▸ **TASK GOAL**
Check each line below for the word "orange" and give the count alone.

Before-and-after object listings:

BEGIN

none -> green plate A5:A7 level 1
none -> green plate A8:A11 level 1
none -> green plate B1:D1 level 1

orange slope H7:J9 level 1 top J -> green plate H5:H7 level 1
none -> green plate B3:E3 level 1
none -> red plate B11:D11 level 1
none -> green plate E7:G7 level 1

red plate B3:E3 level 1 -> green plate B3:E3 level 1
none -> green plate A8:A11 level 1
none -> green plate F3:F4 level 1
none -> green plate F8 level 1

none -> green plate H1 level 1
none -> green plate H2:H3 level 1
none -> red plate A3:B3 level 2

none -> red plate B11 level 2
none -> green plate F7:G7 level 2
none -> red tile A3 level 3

END
BEGIN

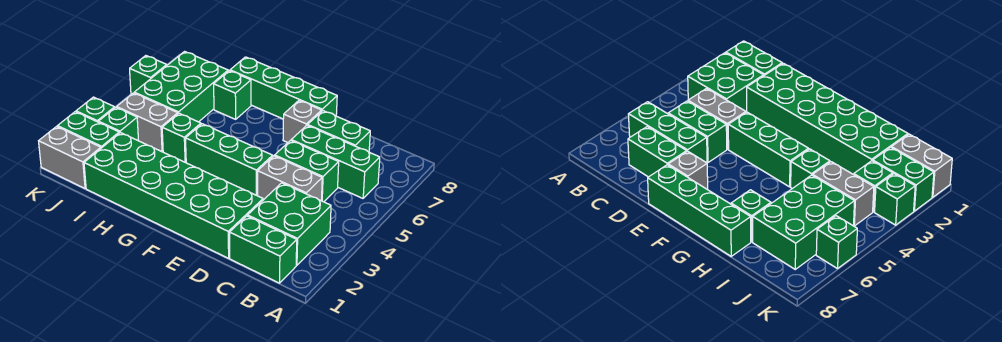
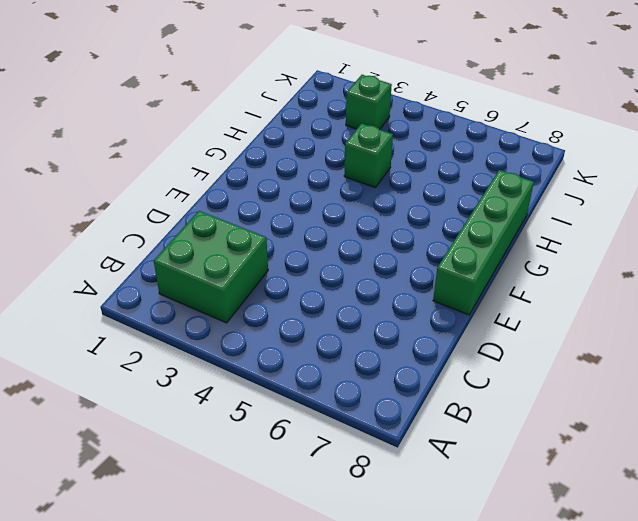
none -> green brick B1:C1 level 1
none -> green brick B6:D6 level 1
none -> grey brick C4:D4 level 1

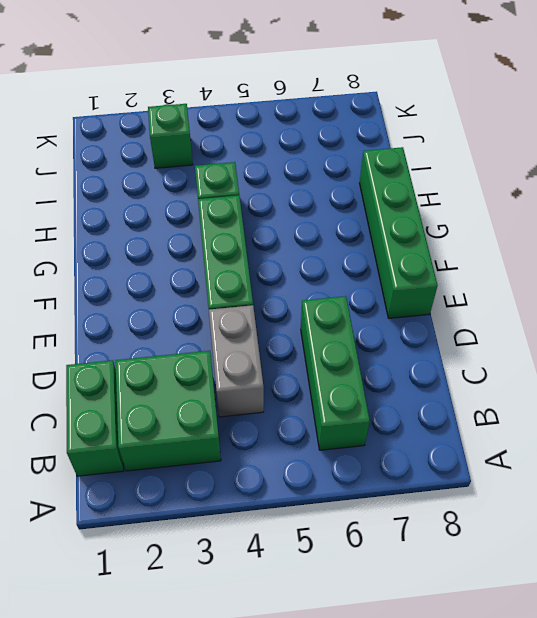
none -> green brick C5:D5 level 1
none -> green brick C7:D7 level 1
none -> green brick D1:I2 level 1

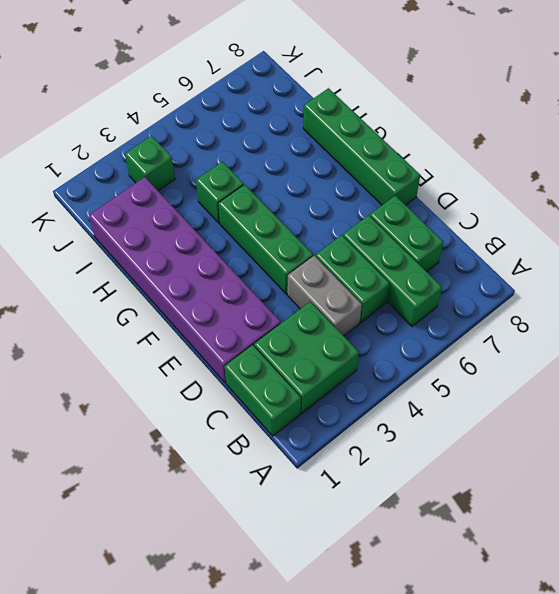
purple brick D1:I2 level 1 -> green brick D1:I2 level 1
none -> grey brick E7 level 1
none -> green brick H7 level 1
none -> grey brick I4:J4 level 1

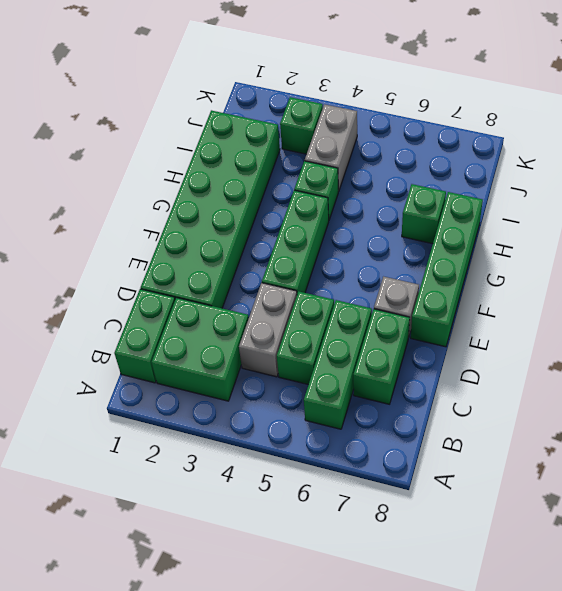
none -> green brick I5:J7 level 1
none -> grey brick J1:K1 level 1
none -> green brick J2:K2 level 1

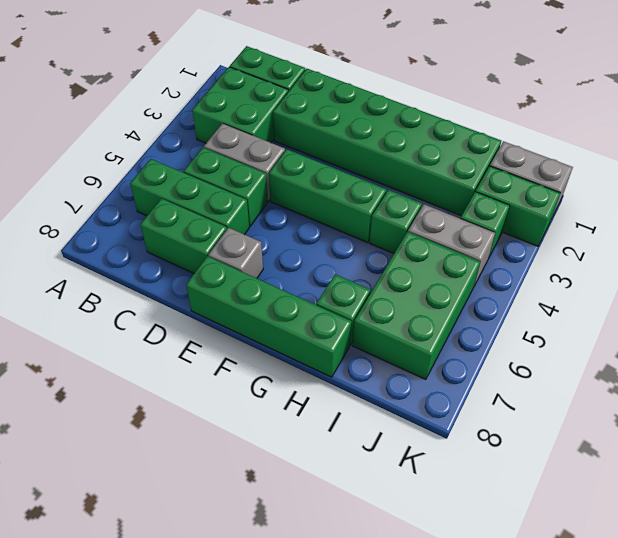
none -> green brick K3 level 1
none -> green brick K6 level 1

END
BEGIN

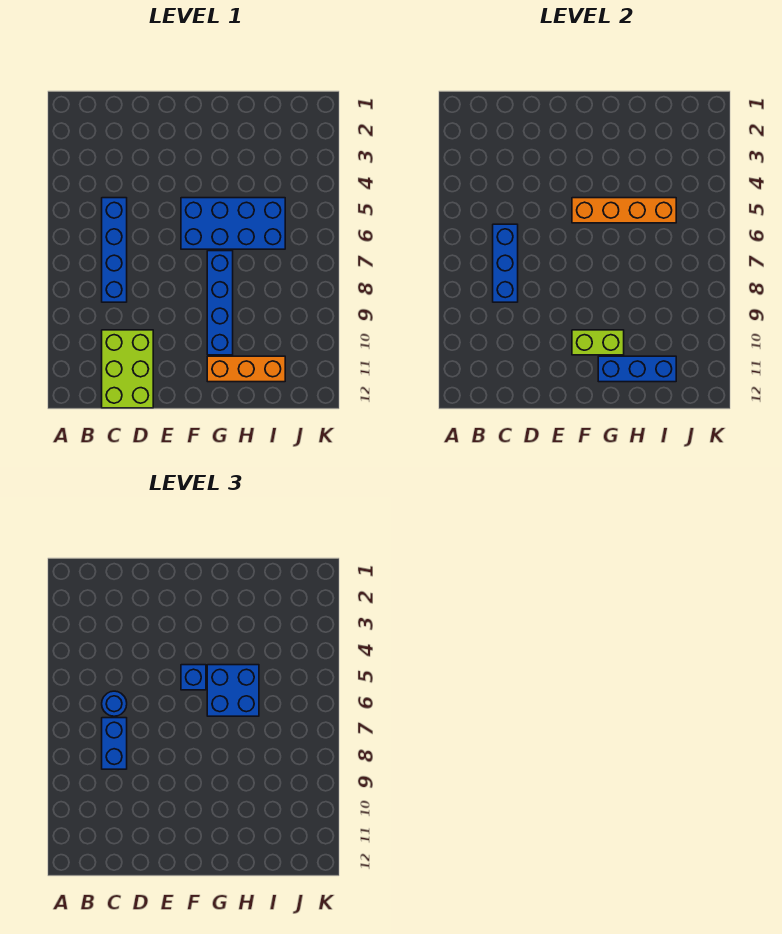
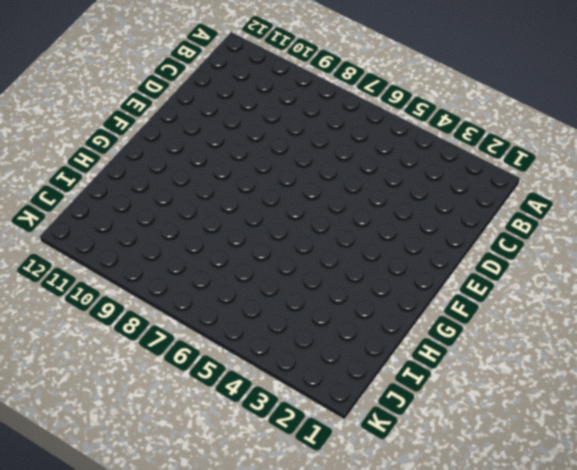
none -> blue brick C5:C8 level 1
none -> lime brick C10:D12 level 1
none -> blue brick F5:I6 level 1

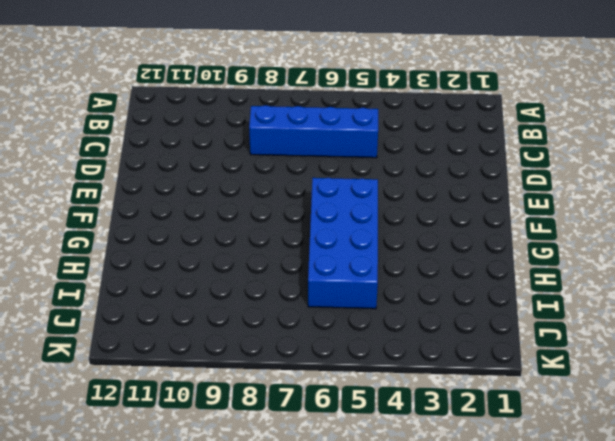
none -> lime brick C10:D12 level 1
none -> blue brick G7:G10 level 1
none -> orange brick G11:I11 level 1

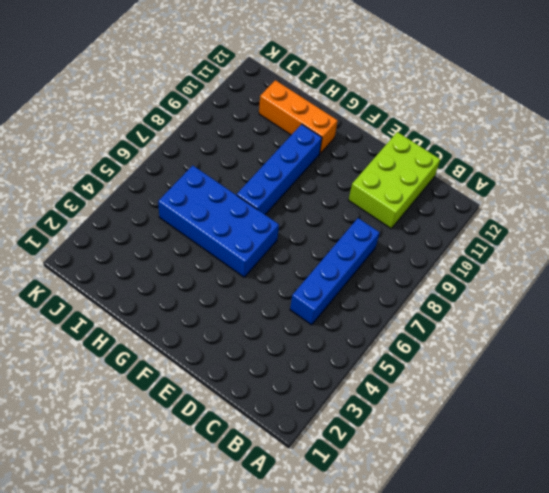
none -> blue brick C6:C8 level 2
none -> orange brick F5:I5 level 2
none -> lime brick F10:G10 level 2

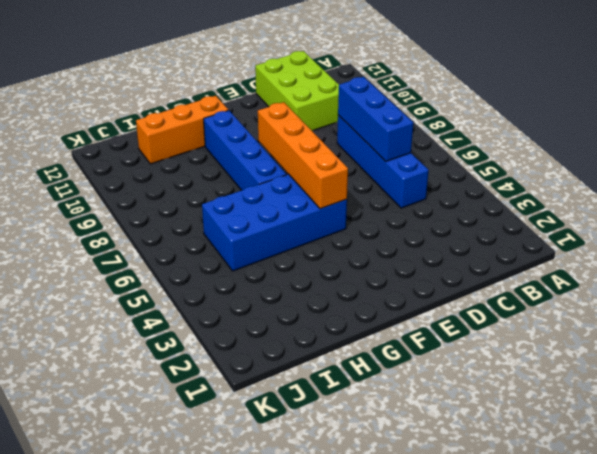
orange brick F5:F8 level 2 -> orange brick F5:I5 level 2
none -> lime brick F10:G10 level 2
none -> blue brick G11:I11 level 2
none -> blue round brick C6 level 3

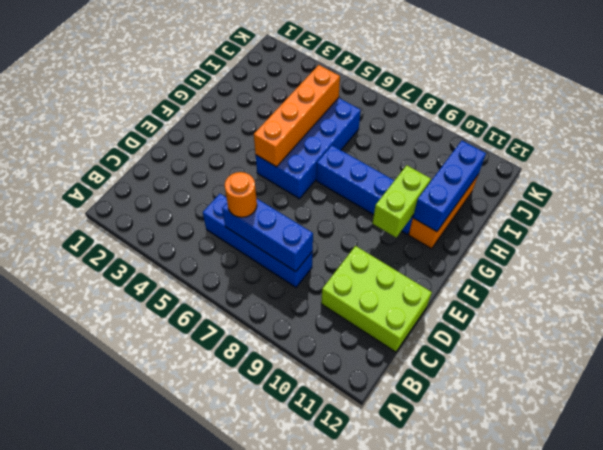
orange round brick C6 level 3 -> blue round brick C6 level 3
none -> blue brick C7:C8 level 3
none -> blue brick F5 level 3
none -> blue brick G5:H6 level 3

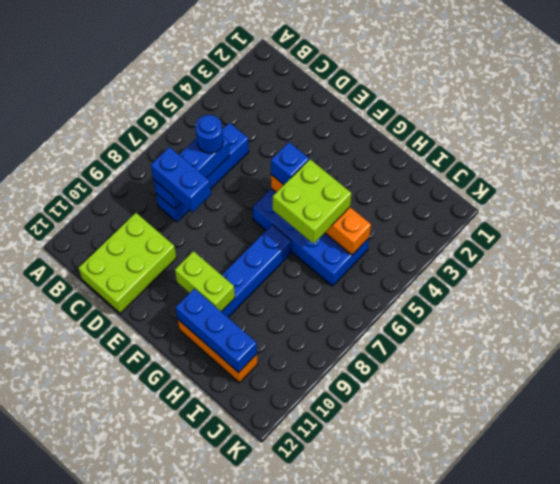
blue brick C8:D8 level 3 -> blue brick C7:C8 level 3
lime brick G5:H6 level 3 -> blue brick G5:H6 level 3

END

▸ **ANSWER AREA**
5